*** DATA TO EXAMINE Section Begins ***

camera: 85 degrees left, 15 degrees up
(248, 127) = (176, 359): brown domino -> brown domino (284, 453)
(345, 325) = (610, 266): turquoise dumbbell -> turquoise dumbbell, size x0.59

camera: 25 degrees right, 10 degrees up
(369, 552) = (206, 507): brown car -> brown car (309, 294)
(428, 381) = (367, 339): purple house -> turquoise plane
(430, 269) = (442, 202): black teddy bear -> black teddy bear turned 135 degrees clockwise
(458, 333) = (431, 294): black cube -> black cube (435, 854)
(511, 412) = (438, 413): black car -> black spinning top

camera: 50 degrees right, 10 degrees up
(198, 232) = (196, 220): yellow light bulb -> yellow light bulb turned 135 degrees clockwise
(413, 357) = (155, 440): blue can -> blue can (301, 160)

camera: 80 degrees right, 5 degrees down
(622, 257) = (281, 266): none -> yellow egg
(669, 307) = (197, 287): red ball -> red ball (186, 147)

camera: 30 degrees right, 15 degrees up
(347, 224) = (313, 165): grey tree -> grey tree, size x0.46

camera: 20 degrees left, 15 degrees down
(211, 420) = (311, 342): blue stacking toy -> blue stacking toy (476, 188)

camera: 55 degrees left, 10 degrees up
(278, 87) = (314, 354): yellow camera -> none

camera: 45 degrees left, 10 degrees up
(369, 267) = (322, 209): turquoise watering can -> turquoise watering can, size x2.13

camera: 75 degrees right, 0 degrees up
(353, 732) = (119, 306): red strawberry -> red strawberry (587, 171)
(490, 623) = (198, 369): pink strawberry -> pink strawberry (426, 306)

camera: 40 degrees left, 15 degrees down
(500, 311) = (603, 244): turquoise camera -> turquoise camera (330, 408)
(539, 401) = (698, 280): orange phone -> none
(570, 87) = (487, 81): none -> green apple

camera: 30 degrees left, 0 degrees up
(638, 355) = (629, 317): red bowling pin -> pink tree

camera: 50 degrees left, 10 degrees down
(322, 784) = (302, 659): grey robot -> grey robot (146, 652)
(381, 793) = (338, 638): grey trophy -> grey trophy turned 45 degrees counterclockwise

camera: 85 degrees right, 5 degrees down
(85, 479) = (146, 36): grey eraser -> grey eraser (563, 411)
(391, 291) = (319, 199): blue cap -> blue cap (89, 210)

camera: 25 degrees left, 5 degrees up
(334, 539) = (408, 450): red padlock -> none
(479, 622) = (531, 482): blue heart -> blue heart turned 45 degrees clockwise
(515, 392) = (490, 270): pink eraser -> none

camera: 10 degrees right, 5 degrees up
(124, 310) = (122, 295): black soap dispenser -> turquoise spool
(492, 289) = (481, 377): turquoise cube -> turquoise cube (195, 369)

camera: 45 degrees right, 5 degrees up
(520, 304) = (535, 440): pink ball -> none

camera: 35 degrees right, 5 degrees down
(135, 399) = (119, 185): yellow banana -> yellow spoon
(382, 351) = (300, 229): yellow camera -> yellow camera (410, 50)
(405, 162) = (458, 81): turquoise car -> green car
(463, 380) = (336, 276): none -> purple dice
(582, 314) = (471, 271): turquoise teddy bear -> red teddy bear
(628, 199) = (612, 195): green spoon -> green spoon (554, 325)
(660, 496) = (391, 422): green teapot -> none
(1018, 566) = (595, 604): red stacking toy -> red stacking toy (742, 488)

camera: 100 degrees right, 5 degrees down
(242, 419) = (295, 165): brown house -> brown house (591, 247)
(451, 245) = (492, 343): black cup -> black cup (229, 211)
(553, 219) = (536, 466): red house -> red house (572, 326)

*** DATA TO EXAMINE Section Ends ***

## INSTRUCTIONS FOR THE TASK
Reproduce each line of the records in which the word "grey" appears.

## RESPONSE TO THIS EXERCISE
(347, 224) = (313, 165): grey tree -> grey tree, size x0.46
(322, 784) = (302, 659): grey robot -> grey robot (146, 652)
(381, 793) = (338, 638): grey trophy -> grey trophy turned 45 degrees counterclockwise
(85, 479) = (146, 36): grey eraser -> grey eraser (563, 411)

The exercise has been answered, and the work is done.